EXERCISE GOAL>
Look through the entries below and return all lines including the word "minus".

PROVIDED MATERIAL>

++++++++

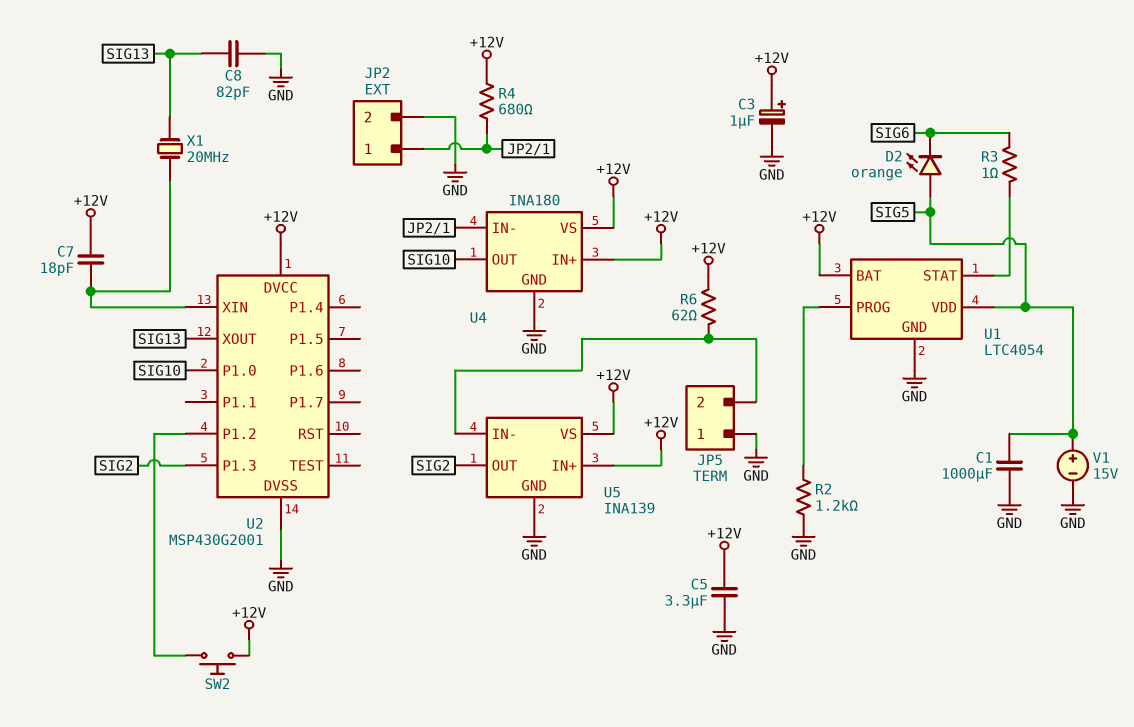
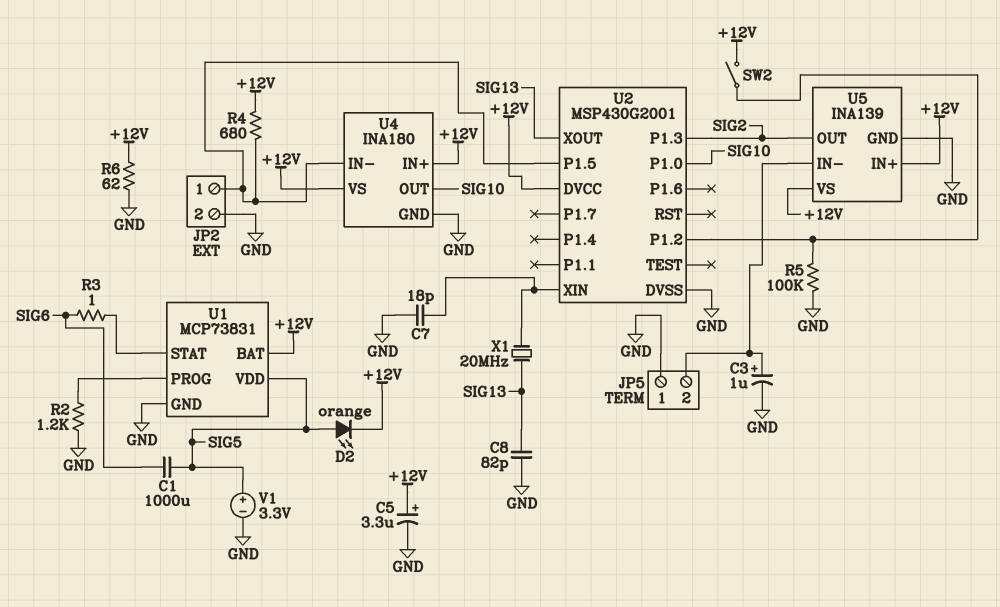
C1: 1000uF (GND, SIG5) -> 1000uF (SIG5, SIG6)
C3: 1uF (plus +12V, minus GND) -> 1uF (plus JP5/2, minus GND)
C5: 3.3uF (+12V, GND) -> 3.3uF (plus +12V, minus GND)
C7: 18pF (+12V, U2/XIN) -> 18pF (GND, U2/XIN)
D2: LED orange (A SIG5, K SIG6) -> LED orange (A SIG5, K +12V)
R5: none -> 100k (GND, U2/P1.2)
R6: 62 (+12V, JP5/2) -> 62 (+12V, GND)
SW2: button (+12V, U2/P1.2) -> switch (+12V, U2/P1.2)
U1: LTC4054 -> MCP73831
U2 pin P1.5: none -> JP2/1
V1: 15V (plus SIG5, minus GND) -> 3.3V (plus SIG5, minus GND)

++++++++

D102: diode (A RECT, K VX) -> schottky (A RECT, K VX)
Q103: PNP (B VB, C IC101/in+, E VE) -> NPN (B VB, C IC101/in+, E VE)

++++++++

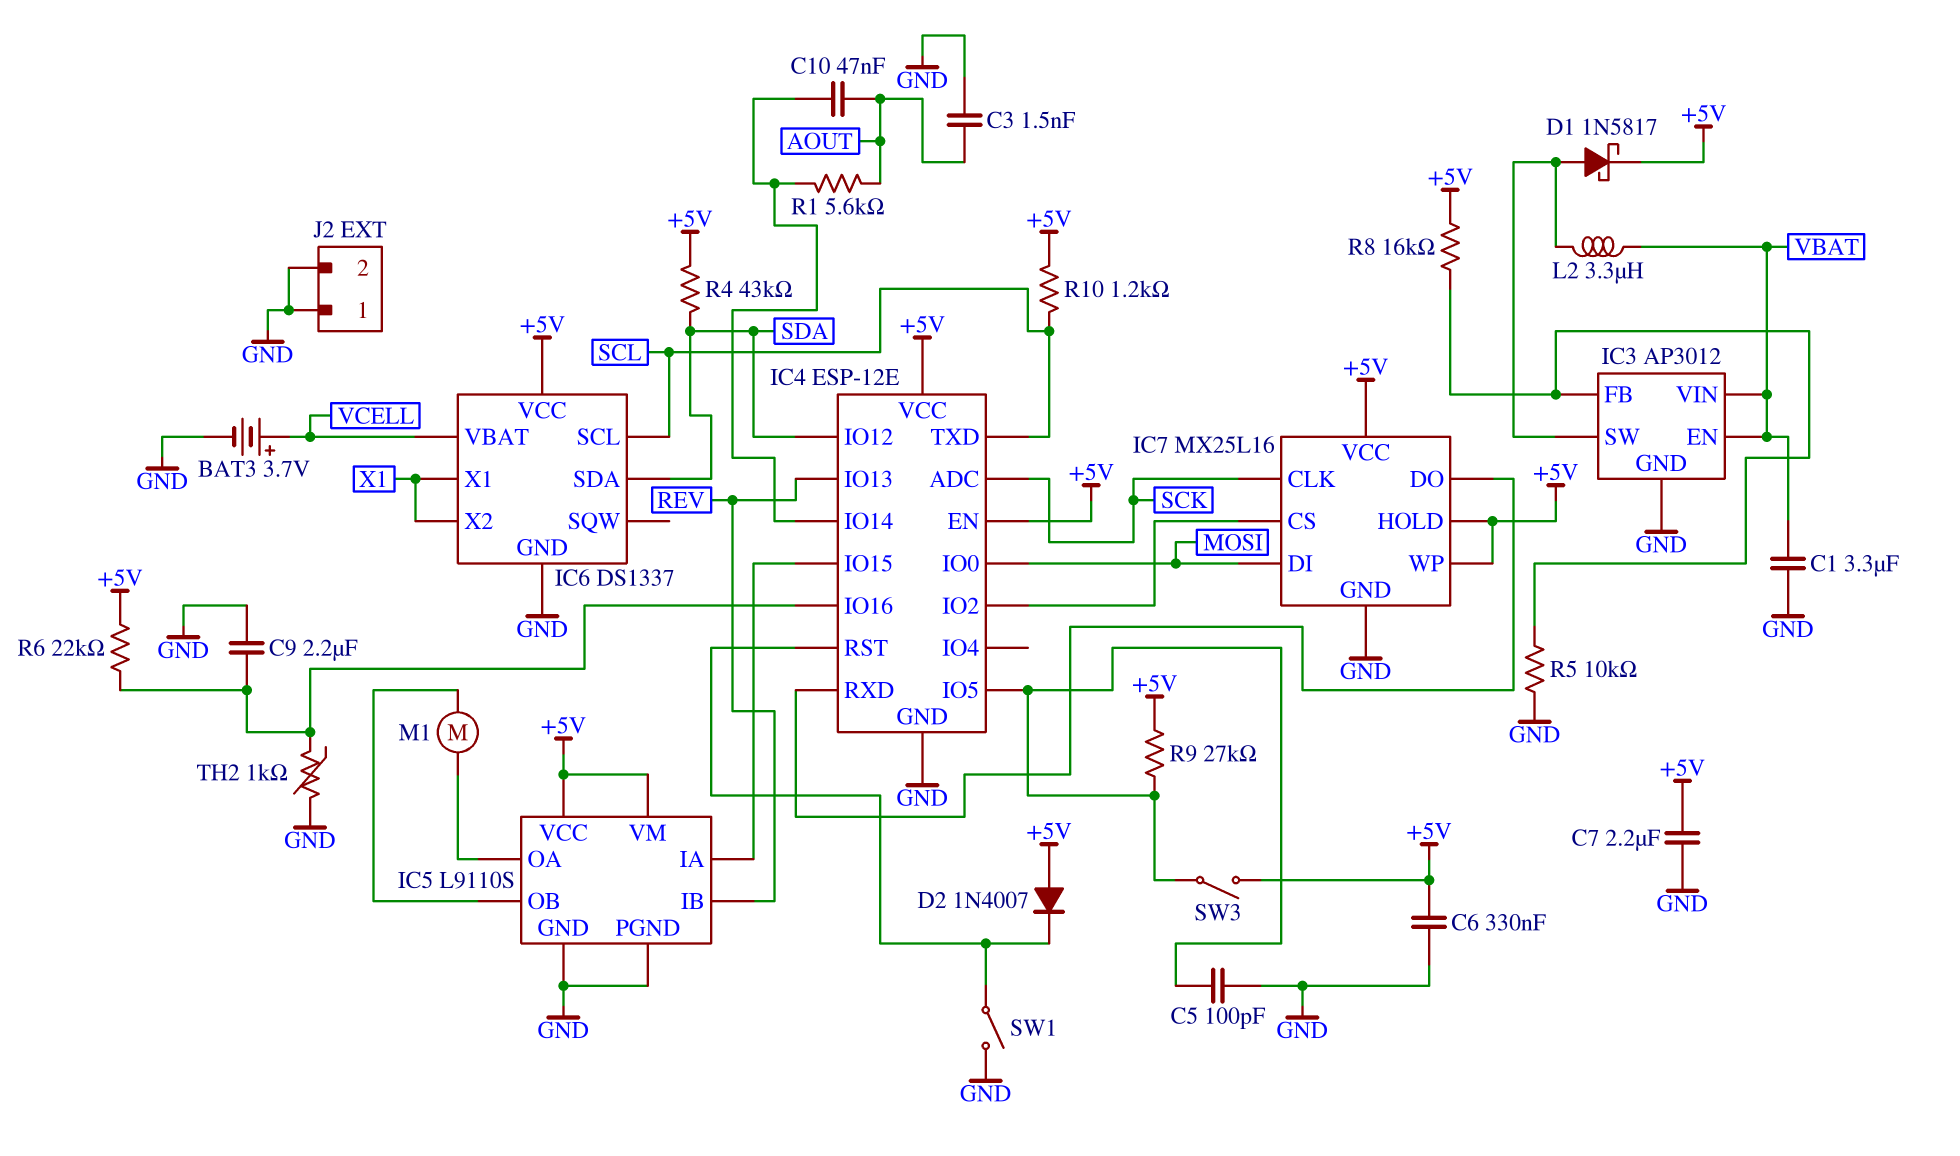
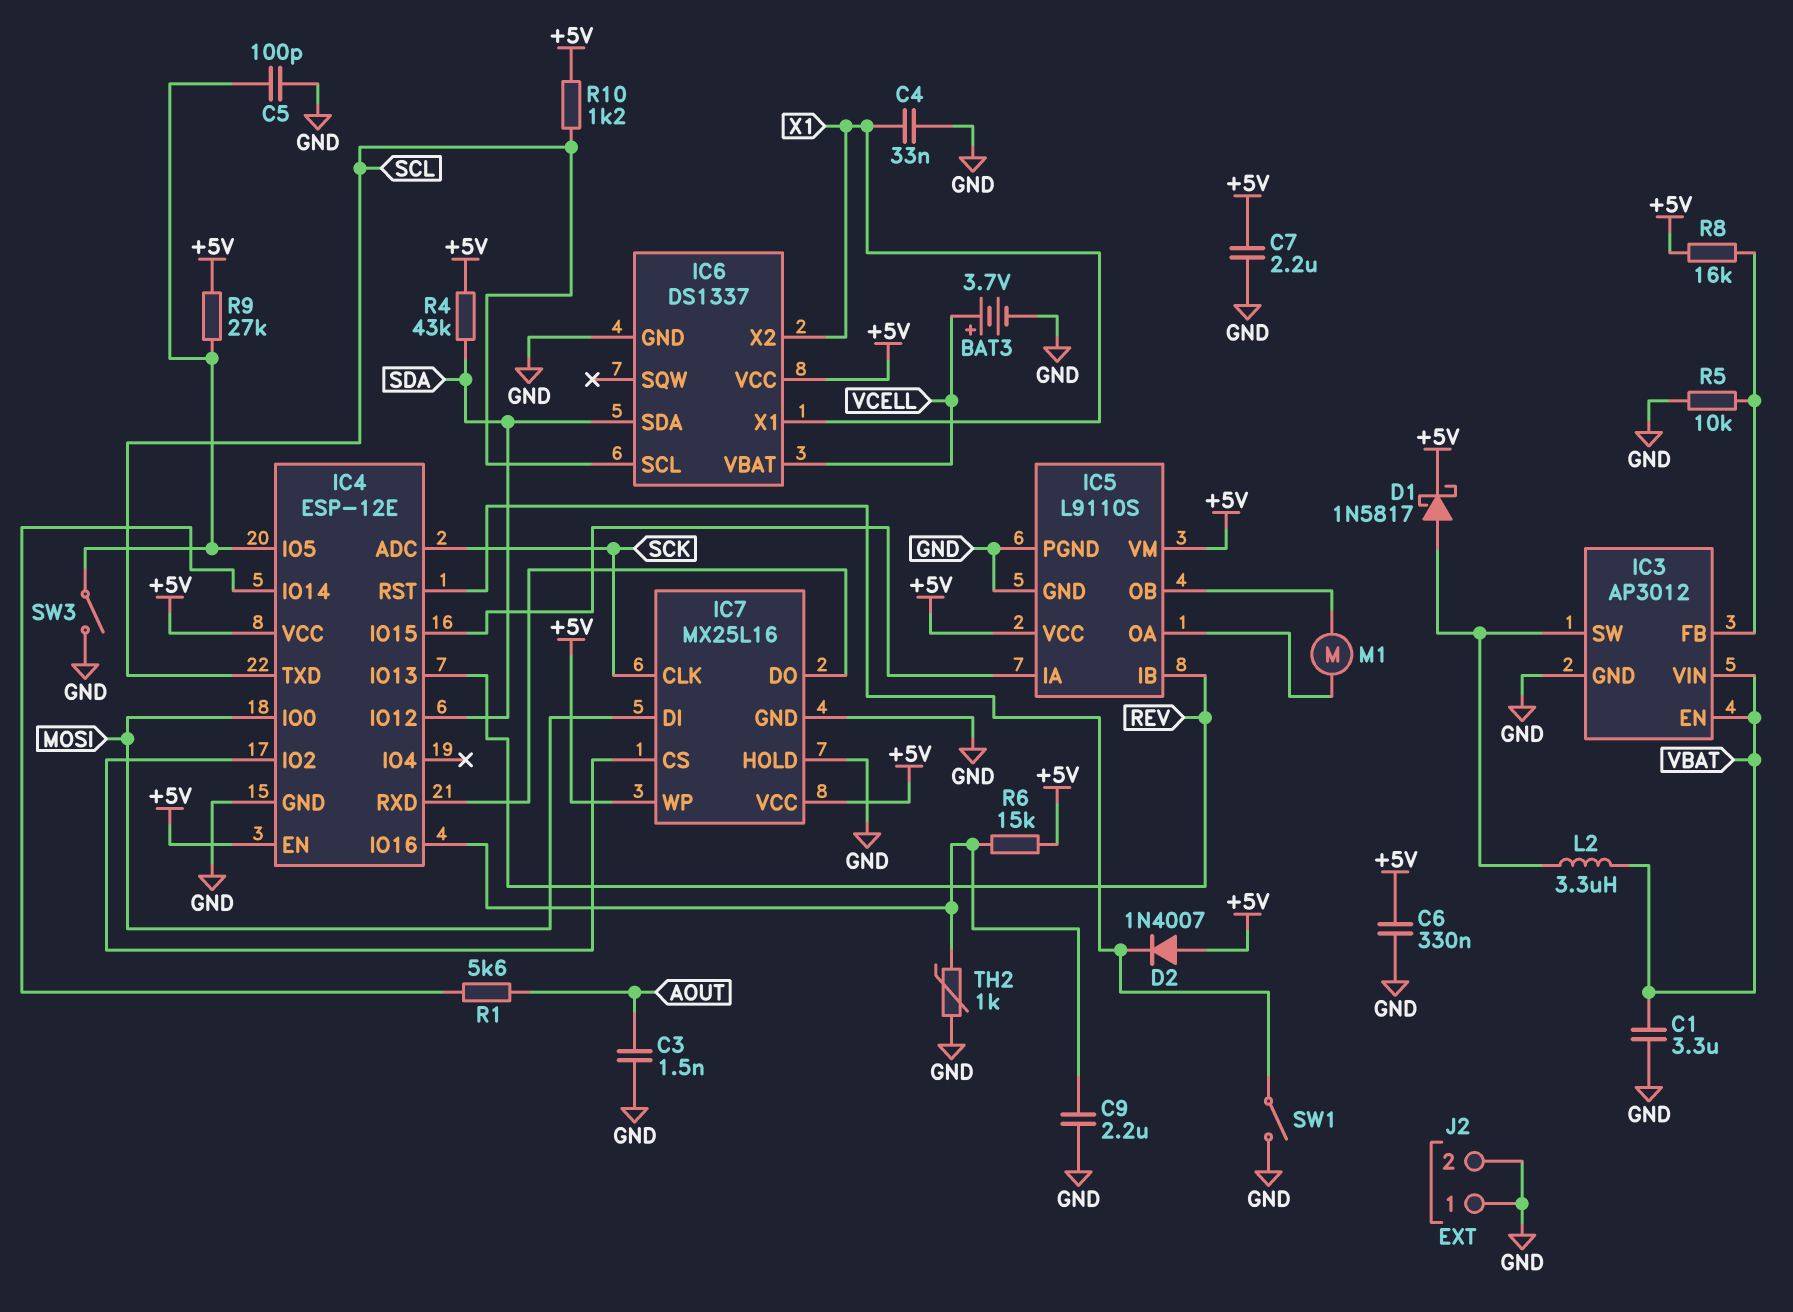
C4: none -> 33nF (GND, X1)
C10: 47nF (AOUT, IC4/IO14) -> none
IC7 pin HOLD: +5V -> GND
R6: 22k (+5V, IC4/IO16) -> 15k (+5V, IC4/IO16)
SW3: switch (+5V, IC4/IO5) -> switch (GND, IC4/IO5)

++++++++

RESULT>
C3: 1uF (plus +12V, minus GND) -> 1uF (plus JP5/2, minus GND)
C5: 3.3uF (+12V, GND) -> 3.3uF (plus +12V, minus GND)
V1: 15V (plus SIG5, minus GND) -> 3.3V (plus SIG5, minus GND)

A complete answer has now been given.